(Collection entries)
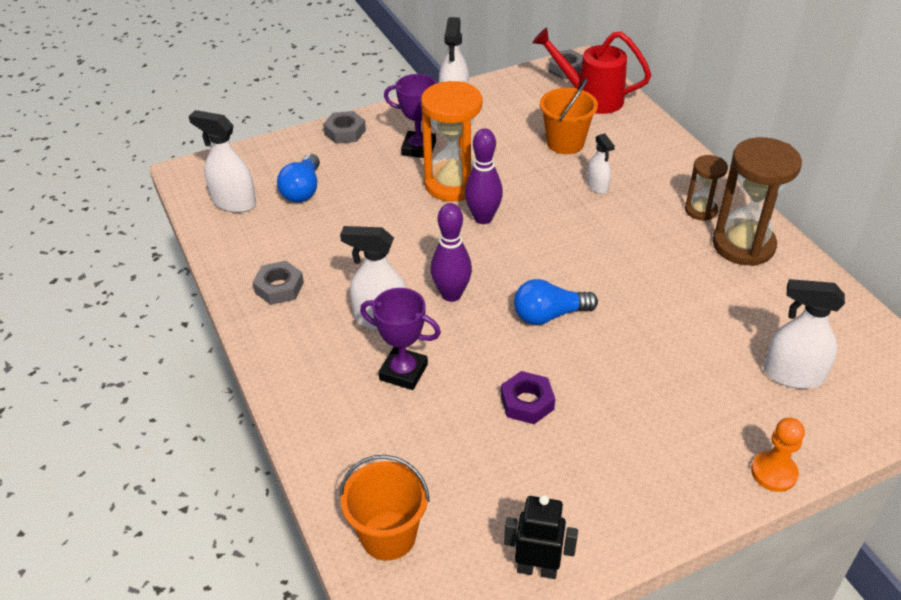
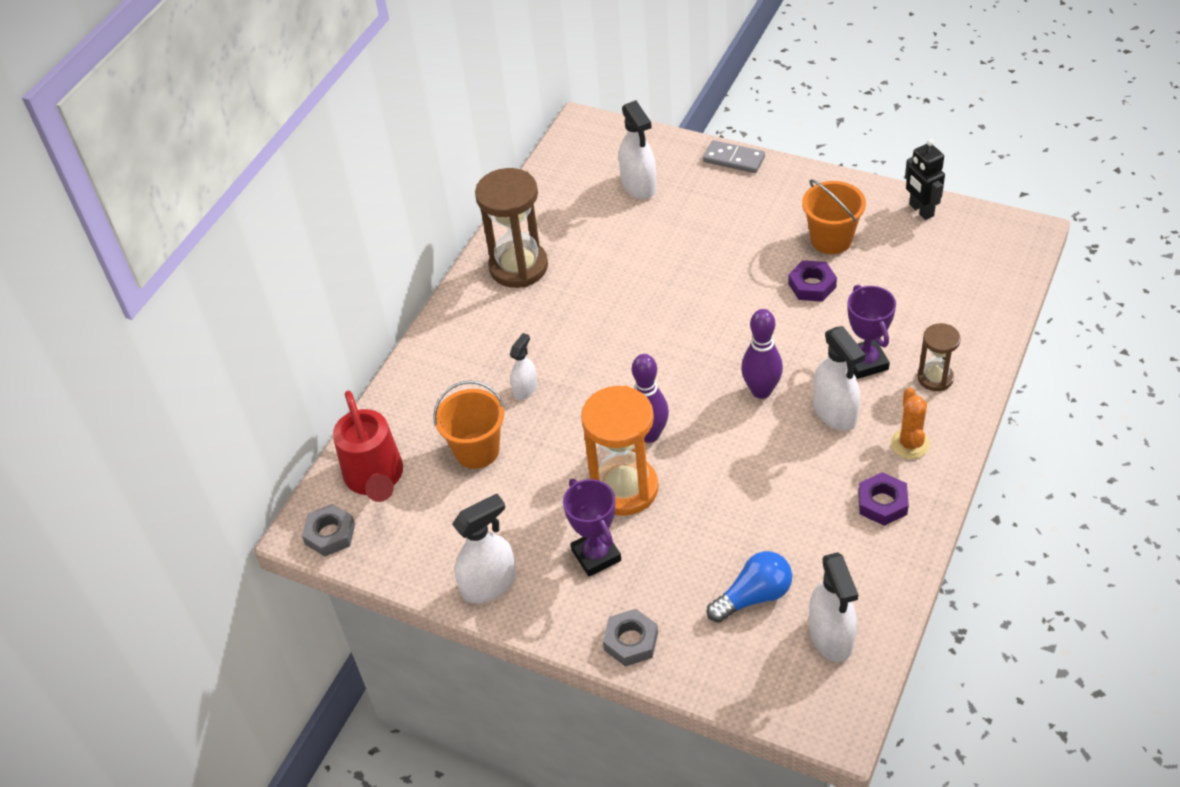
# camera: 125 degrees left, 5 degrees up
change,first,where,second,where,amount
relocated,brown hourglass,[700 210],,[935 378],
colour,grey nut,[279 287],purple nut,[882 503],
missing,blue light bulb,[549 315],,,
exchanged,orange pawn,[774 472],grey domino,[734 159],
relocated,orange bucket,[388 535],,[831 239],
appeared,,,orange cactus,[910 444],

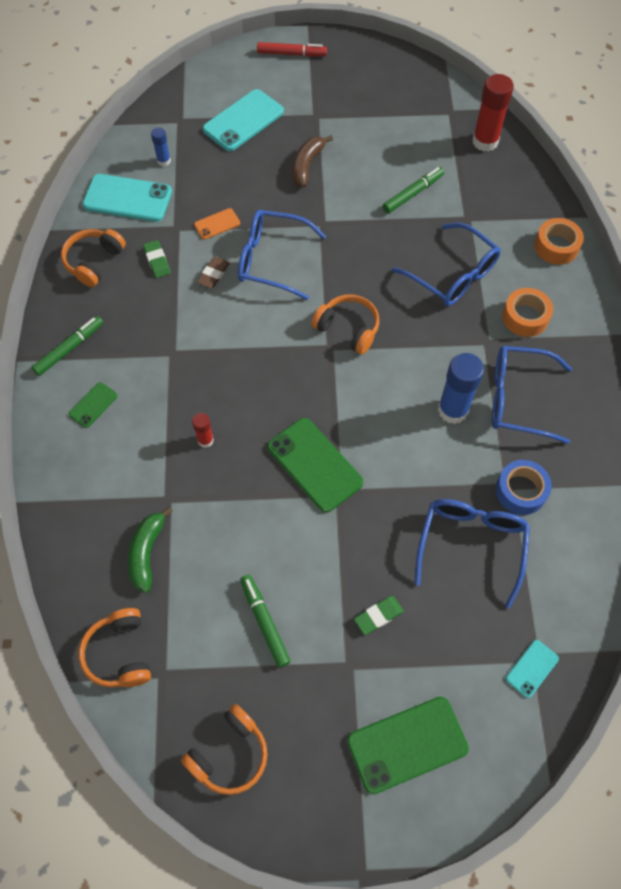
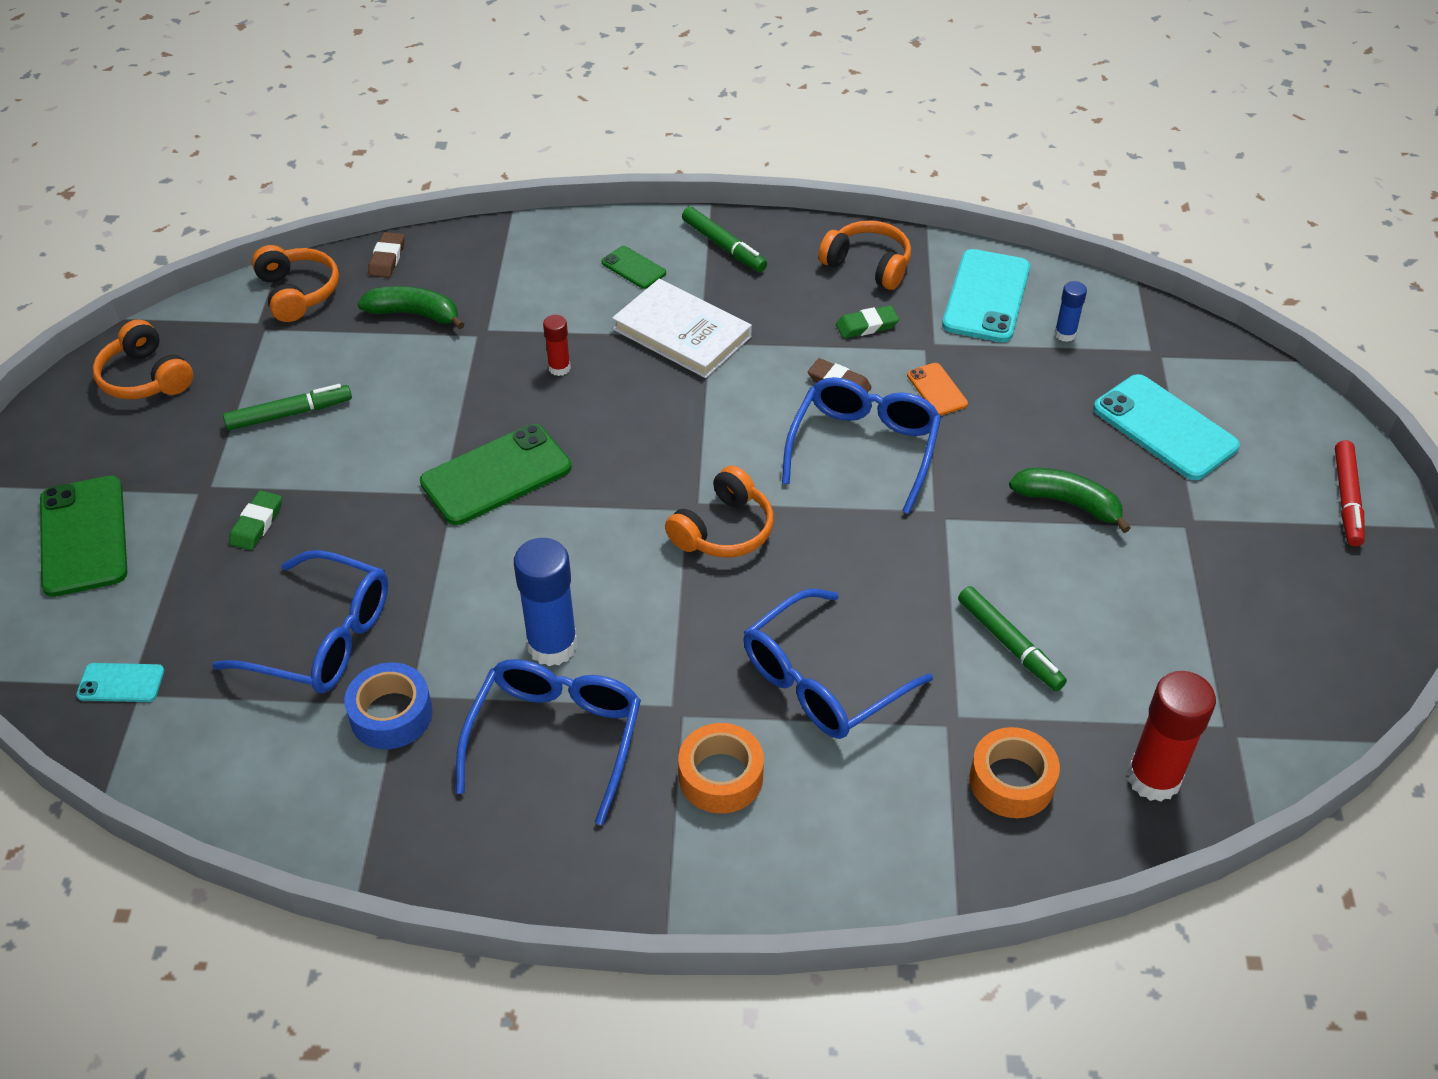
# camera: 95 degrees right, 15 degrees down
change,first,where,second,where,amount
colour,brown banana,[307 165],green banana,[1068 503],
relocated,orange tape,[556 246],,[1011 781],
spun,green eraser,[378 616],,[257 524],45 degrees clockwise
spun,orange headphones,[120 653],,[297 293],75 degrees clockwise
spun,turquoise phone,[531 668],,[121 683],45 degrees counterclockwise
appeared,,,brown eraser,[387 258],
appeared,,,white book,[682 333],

■ **GOAL OF THE EXERCISE**
Without the pictures, retype all of the data above exactly.

■ **RESPONSE TO THIS EXERCISE**
# camera: 125 degrees left, 5 degrees up
change,first,where,second,where,amount
relocated,brown hourglass,[700 210],,[935 378],
colour,grey nut,[279 287],purple nut,[882 503],
missing,blue light bulb,[549 315],,,
exchanged,orange pawn,[774 472],grey domino,[734 159],
relocated,orange bucket,[388 535],,[831 239],
appeared,,,orange cactus,[910 444],

# camera: 95 degrees right, 15 degrees down
change,first,where,second,where,amount
colour,brown banana,[307 165],green banana,[1068 503],
relocated,orange tape,[556 246],,[1011 781],
spun,green eraser,[378 616],,[257 524],45 degrees clockwise
spun,orange headphones,[120 653],,[297 293],75 degrees clockwise
spun,turquoise phone,[531 668],,[121 683],45 degrees counterclockwise
appeared,,,brown eraser,[387 258],
appeared,,,white book,[682 333],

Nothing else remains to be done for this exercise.